→ Dataset excerpts
____

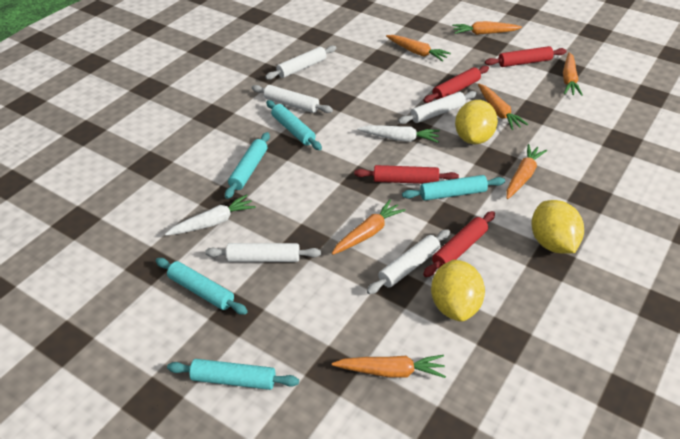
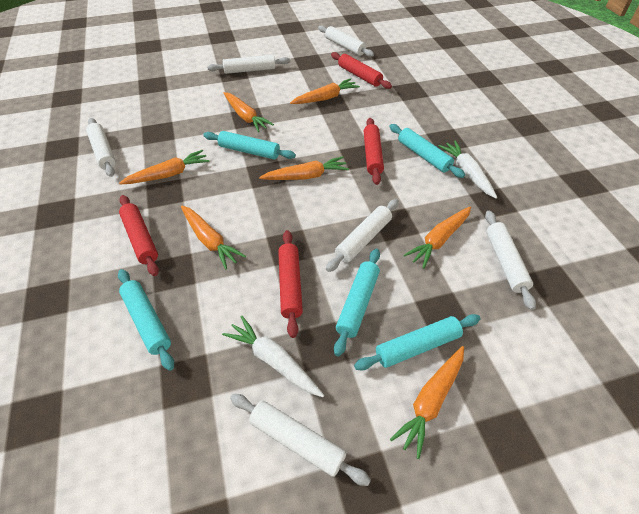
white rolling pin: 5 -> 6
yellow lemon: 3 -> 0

____

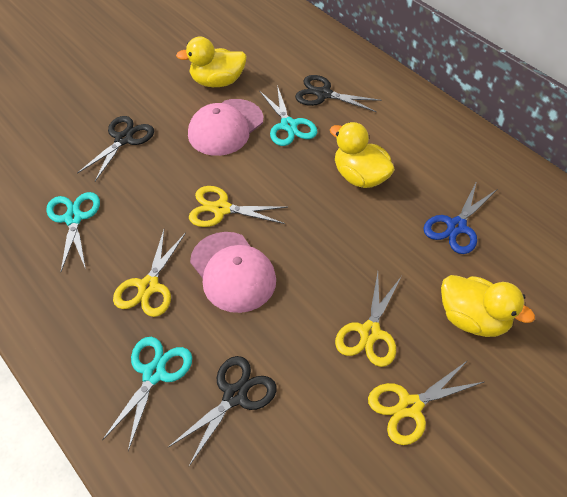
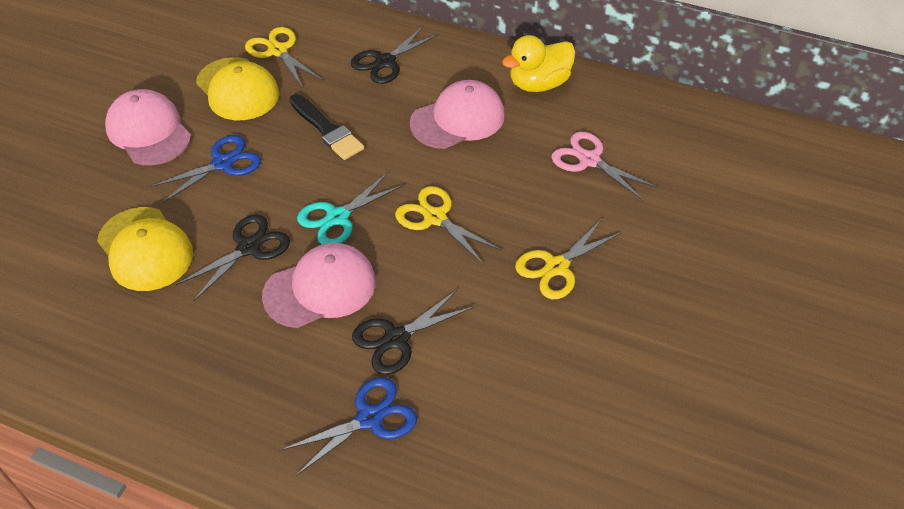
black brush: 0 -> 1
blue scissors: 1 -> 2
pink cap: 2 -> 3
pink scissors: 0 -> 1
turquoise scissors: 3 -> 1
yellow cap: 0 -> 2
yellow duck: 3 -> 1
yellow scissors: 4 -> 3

____

→ Work instructions
When a line in the data contains the string "scissors", copy that line.

→ Exercise answer
blue scissors: 1 -> 2
pink scissors: 0 -> 1
turquoise scissors: 3 -> 1
yellow scissors: 4 -> 3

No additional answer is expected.